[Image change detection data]
%%

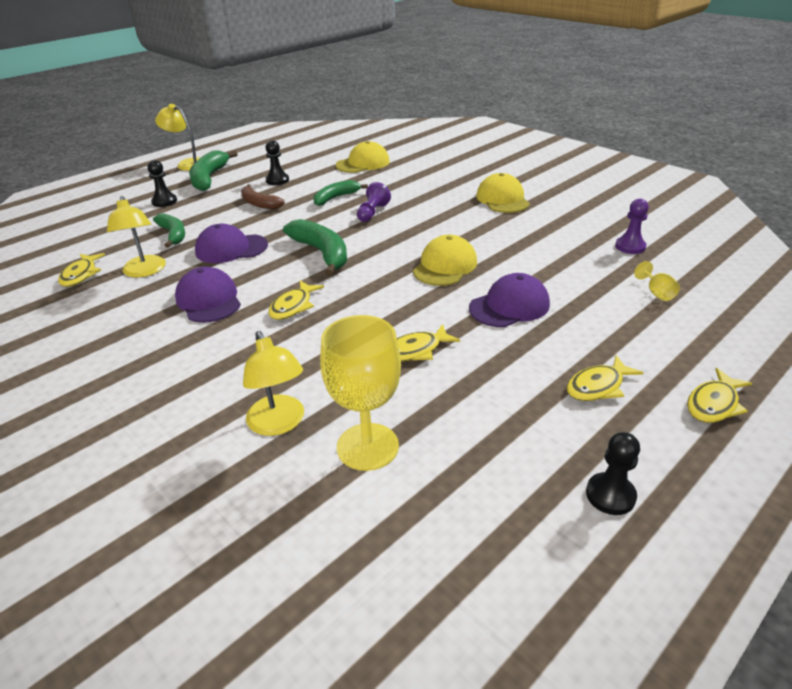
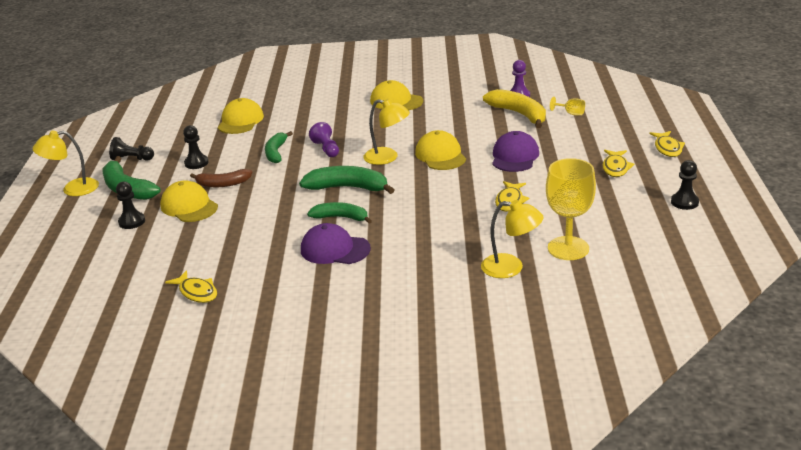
camera: 45 degrees left, 5 degrees down
yellow lamp [107,196,166,278] -> yellow lamp moved to [363,99,410,165]
green banana [153,213,185,248] -> green banana moved to [307,202,372,224]
purple cap [195,224,268,263] -> none
yellow fish [268,280,324,320] -> none
none -> black pawn [109,137,154,161]
none -> yellow cap [160,180,218,222]
none -> yellow banana [483,89,546,128]

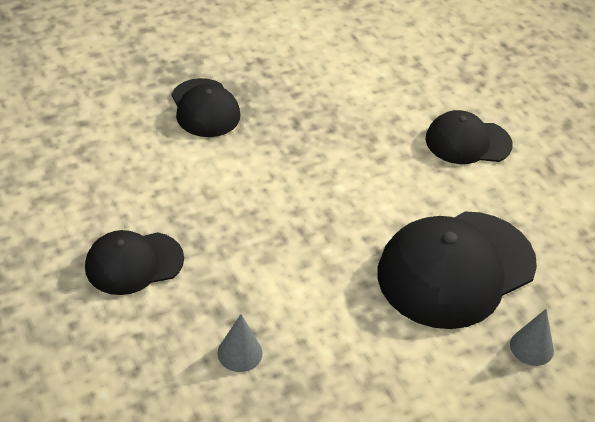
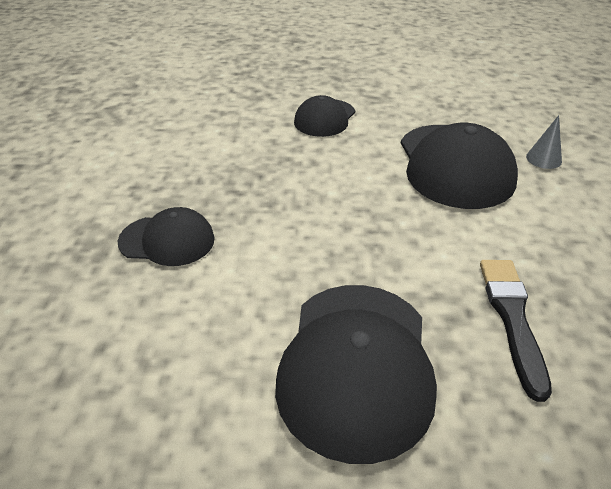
camera: 60 degrees left, 5 degrees down
black cap [85,230,184,295] -> black cap [275,285,437,464], size x1.74
grey cone [217,314,263,372] -> black brush [480,260,552,402]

%%

### Work task
If a line in the entries contains "left", copy it.

### Written answer
camera: 45 degrees left, 5 degrees down
camera: 60 degrees left, 5 degrees down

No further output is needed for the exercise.